- Opening Delimiter -

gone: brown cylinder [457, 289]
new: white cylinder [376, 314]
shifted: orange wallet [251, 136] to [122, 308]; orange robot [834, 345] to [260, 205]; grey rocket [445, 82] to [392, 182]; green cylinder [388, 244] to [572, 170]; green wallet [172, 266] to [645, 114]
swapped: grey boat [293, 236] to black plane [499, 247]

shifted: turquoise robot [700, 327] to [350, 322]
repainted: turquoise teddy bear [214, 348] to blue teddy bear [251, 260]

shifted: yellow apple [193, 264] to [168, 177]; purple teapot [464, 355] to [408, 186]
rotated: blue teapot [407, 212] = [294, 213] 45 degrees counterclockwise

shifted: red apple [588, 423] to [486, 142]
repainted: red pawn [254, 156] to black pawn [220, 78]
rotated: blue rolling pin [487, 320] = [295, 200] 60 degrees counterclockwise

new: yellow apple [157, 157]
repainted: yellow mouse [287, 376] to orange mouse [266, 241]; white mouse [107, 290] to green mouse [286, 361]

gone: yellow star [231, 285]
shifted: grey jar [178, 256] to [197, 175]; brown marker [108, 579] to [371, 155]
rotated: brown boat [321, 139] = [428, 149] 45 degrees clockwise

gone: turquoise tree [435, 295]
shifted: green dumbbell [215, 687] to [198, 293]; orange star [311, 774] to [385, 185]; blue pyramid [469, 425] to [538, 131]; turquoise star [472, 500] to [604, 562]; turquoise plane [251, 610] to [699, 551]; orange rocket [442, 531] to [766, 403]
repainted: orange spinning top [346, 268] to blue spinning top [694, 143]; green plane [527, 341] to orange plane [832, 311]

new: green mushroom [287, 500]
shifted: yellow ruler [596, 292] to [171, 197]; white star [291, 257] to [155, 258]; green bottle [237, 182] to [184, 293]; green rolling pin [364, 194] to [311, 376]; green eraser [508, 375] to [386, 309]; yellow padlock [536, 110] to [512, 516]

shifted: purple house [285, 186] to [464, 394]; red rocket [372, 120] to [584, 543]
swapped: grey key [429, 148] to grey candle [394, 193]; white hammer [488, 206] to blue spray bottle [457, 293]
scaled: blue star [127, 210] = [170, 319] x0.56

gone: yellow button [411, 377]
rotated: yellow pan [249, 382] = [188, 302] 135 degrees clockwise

- Closing Delimiter -

Could you copy out every line in the material above that contains the string "cylinder"?

gone: brown cylinder [457, 289]
new: white cylinder [376, 314]
shifted: orange wallet [251, 136] to [122, 308]; orange robot [834, 345] to [260, 205]; grey rocket [445, 82] to [392, 182]; green cylinder [388, 244] to [572, 170]; green wallet [172, 266] to [645, 114]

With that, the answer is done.